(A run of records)
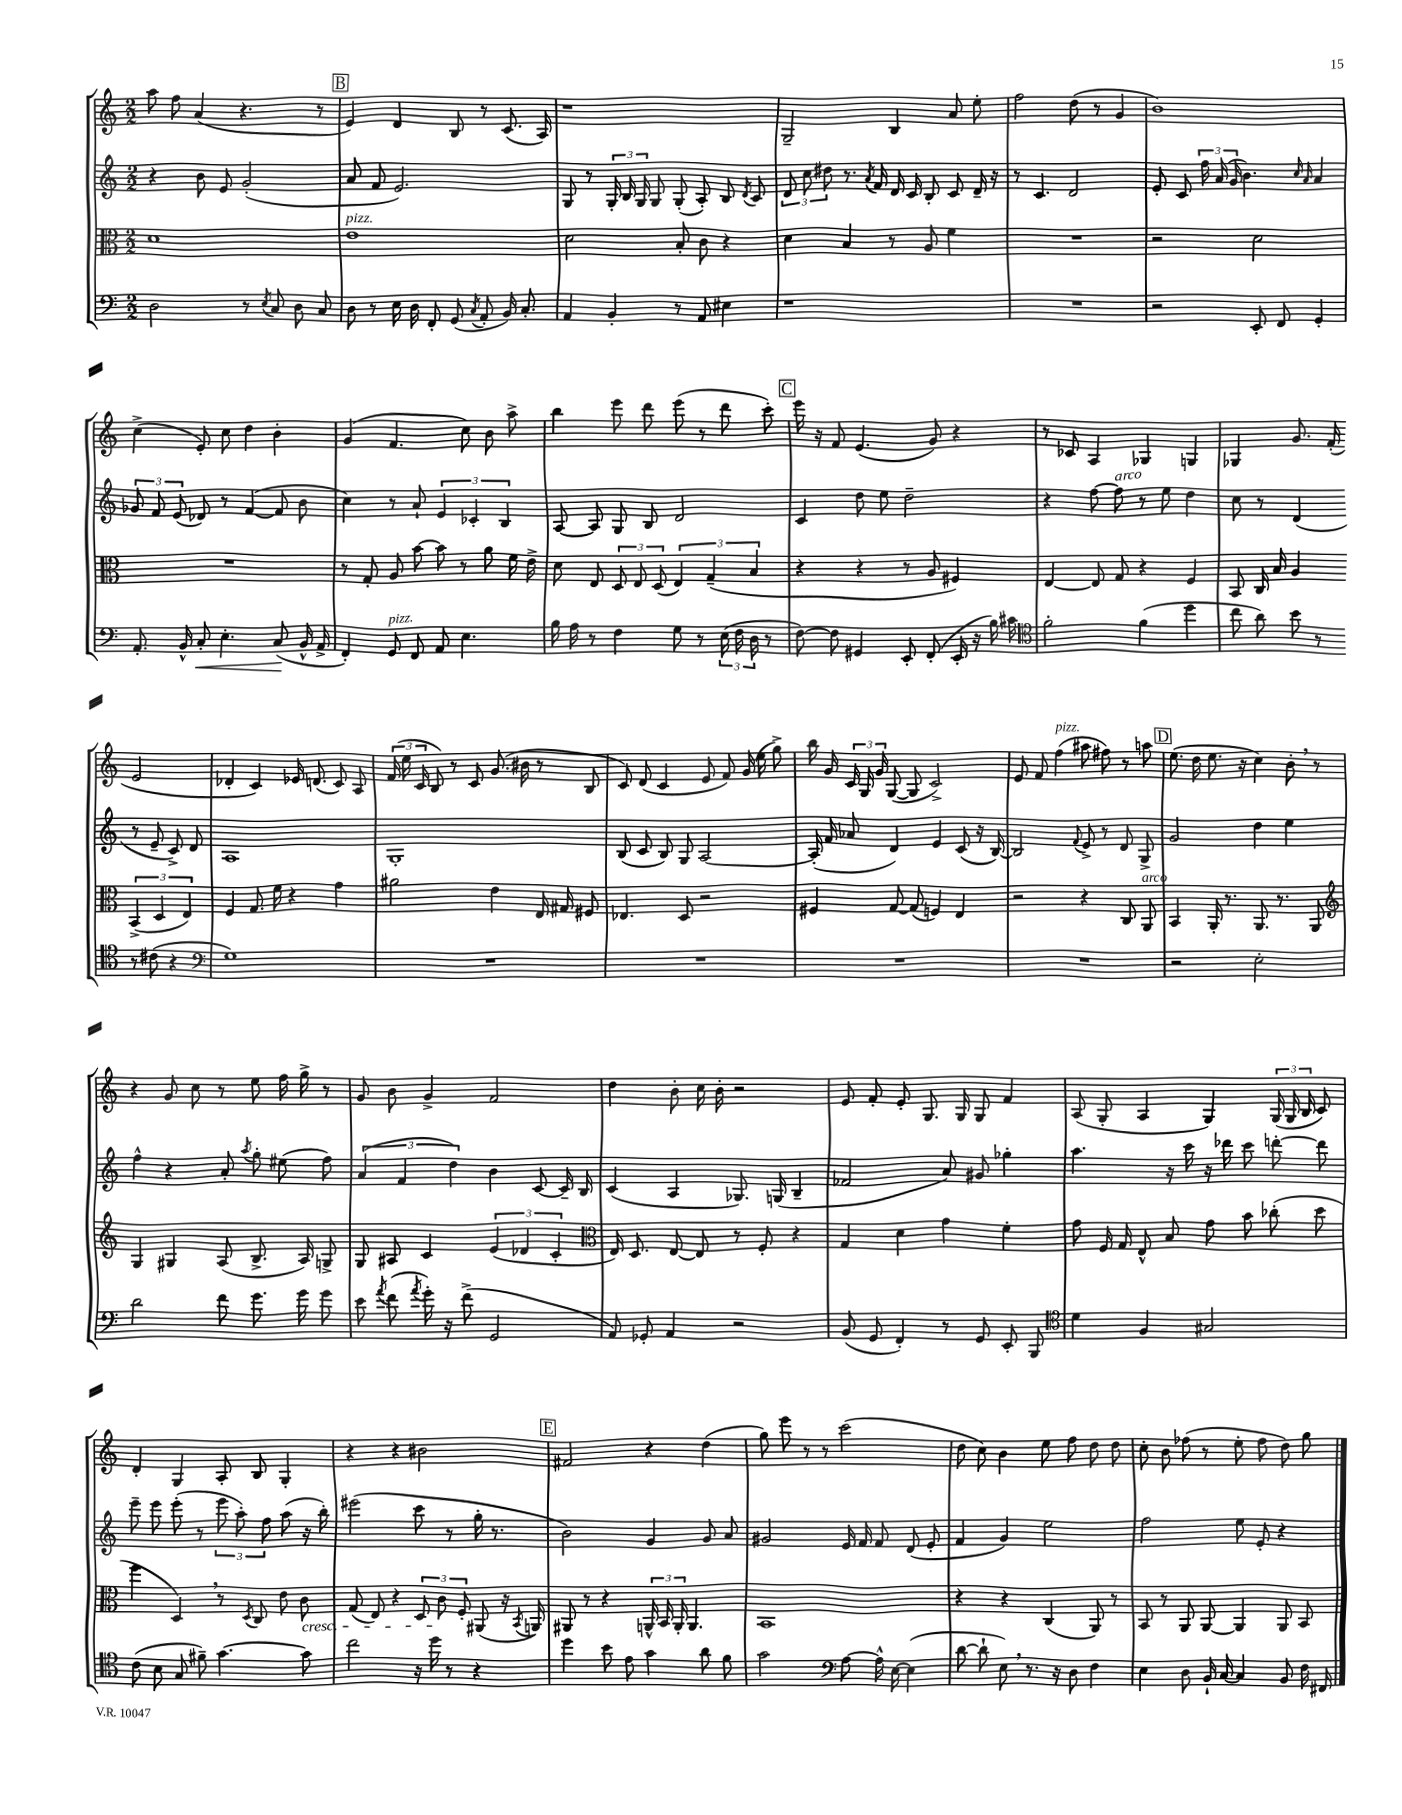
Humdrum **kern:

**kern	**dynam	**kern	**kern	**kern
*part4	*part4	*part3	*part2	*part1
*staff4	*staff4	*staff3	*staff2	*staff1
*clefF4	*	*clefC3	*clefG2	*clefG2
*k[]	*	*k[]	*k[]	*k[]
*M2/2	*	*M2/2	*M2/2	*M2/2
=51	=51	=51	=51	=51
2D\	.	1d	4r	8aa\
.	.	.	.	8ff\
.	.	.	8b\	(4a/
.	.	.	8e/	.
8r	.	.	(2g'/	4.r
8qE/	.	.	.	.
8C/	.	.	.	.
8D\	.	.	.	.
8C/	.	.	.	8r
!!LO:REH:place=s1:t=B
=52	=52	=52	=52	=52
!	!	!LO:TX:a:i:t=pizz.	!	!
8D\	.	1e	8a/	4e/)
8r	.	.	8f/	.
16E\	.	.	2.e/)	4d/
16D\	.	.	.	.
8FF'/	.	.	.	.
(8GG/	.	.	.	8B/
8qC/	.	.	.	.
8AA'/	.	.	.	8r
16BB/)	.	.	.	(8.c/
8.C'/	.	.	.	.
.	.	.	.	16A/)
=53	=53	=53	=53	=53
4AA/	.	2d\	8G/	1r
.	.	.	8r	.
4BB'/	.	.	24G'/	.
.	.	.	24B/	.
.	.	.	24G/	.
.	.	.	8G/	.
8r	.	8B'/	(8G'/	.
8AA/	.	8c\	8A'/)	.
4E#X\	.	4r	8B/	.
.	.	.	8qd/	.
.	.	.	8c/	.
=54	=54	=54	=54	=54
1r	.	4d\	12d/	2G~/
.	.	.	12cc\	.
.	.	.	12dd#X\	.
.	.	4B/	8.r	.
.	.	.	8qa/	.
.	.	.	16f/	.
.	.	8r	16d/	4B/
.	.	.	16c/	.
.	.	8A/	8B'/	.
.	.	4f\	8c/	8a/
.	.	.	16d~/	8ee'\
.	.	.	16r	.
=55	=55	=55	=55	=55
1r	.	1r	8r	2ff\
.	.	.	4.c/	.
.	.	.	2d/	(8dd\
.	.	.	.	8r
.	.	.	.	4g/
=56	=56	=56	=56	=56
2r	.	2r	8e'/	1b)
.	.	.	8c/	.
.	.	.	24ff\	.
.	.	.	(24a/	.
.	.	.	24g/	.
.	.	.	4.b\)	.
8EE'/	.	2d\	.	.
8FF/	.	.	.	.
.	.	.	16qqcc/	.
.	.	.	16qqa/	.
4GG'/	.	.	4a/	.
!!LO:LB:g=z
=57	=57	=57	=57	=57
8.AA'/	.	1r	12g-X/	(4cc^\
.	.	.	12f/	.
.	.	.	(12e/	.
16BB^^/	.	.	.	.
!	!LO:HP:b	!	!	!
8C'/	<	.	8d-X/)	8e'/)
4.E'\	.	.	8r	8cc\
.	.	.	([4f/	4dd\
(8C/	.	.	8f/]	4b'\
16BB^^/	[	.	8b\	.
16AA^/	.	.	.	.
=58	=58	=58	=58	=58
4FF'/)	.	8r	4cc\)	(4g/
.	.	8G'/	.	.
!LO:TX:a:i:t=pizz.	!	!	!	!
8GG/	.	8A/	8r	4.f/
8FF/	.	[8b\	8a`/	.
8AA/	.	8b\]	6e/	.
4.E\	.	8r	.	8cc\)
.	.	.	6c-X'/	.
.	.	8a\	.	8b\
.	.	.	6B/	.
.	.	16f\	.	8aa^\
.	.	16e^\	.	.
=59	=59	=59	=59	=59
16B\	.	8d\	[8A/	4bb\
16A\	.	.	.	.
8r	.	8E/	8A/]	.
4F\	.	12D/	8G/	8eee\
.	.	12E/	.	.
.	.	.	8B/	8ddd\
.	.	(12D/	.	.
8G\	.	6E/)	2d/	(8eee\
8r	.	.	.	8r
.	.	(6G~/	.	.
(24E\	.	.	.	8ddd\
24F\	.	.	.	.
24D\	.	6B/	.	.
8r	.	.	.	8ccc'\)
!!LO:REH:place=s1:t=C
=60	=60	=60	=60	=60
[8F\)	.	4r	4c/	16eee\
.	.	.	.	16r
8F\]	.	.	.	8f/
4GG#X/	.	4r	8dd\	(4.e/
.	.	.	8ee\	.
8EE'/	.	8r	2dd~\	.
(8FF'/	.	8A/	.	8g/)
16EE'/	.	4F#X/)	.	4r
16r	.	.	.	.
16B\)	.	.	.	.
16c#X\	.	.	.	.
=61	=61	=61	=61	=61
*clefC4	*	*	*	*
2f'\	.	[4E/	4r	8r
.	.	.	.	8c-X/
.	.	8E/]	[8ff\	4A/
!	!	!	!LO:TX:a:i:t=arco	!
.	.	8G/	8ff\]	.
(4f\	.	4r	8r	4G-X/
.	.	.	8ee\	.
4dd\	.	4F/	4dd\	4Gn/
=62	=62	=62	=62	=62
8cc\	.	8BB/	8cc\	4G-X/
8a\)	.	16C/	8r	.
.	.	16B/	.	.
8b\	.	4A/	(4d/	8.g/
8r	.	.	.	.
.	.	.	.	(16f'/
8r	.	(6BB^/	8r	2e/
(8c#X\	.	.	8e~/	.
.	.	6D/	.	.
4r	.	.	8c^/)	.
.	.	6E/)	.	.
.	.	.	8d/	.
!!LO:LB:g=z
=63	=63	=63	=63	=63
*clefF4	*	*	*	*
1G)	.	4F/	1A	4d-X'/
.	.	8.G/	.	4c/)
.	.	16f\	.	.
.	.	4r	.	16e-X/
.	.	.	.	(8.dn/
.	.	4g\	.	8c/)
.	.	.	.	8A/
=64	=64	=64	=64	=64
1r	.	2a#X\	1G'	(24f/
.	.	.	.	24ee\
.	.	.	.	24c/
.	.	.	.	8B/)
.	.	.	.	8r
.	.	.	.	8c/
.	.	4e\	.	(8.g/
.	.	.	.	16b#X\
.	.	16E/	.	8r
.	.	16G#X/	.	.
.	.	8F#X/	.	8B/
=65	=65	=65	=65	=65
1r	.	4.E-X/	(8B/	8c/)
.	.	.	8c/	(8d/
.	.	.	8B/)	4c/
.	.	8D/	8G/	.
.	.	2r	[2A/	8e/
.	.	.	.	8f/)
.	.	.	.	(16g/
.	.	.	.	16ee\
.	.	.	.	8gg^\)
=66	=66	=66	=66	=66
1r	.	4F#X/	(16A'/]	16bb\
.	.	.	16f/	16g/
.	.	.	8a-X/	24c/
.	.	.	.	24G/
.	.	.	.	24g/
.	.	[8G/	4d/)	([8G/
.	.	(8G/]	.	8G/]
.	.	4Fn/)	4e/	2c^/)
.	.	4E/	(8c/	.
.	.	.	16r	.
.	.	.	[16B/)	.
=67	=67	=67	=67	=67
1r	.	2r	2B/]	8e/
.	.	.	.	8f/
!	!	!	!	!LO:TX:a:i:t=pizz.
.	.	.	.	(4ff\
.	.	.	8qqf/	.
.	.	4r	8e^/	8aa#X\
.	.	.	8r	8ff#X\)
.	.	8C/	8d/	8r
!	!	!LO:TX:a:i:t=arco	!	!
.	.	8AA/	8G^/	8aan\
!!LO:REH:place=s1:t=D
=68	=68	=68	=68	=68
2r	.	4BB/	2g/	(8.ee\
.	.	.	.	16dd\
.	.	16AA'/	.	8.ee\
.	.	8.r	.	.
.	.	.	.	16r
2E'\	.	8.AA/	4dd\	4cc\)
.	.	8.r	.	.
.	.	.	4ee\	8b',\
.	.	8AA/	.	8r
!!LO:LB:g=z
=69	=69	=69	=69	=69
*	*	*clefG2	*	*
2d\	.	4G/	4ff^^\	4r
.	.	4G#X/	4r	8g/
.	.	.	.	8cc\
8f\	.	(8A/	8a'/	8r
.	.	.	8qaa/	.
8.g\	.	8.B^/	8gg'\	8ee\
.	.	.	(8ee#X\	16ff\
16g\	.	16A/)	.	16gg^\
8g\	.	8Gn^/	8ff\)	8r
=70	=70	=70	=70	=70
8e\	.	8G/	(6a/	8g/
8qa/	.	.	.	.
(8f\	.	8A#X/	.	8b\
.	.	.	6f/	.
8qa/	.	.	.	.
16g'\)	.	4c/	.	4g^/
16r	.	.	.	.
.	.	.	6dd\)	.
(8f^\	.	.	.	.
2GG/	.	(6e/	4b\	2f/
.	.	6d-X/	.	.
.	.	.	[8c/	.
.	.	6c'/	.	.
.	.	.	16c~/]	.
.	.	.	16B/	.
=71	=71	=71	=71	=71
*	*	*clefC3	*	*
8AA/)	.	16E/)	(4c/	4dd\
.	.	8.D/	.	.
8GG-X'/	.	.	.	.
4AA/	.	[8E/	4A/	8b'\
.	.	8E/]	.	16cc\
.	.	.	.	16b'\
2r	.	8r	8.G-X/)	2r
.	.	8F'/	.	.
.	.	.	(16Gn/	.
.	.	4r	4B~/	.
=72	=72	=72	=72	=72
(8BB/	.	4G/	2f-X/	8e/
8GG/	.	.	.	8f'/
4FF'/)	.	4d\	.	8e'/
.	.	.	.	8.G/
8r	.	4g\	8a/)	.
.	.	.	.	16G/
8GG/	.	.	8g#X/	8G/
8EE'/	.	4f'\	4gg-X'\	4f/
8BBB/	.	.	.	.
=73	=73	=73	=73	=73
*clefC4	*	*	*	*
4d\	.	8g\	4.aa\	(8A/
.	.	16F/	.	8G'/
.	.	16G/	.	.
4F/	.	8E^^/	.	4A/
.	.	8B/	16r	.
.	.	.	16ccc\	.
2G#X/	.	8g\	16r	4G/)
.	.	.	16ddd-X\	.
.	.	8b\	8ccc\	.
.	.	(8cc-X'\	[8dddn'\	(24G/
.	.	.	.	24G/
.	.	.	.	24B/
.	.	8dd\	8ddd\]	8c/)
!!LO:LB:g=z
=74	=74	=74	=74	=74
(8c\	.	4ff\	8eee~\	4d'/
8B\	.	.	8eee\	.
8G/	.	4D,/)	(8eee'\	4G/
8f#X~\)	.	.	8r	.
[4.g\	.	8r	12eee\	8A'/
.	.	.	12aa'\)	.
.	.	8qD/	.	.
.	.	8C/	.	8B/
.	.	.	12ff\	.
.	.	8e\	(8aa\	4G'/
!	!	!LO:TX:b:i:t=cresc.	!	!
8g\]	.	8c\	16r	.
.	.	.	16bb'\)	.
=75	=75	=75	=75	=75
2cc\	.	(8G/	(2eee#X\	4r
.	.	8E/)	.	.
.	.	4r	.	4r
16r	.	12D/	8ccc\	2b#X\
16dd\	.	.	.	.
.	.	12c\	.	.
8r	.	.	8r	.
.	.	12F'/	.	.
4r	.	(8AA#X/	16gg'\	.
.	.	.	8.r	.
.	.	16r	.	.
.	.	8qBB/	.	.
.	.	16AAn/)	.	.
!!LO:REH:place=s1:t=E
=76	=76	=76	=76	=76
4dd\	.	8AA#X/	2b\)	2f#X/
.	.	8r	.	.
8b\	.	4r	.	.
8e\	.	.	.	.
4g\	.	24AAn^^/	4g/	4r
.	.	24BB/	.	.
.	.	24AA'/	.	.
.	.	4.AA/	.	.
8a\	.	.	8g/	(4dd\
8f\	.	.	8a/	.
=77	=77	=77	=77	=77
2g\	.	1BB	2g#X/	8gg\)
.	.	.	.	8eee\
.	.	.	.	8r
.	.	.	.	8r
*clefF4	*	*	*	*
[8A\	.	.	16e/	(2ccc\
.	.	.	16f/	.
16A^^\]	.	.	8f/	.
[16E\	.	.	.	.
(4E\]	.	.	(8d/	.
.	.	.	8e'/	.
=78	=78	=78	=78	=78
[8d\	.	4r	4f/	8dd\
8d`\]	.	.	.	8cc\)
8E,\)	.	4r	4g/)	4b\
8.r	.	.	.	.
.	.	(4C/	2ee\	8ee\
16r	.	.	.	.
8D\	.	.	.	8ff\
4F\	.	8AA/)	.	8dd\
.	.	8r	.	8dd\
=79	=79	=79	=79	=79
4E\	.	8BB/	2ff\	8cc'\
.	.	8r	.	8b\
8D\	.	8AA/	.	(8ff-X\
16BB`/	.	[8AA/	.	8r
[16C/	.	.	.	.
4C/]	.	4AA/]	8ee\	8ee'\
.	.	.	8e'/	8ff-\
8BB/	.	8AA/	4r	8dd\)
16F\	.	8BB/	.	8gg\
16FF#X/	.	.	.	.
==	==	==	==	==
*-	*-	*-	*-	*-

▸ **Goal of the exercise**
Which lines in the rows above contain the string "place"? Copy out each of those lines in full.

▸ **Completed exercise**
!!LO:REH:place=s1:t=B
!!LO:REH:place=s1:t=C
!!LO:REH:place=s1:t=D
!!LO:REH:place=s1:t=E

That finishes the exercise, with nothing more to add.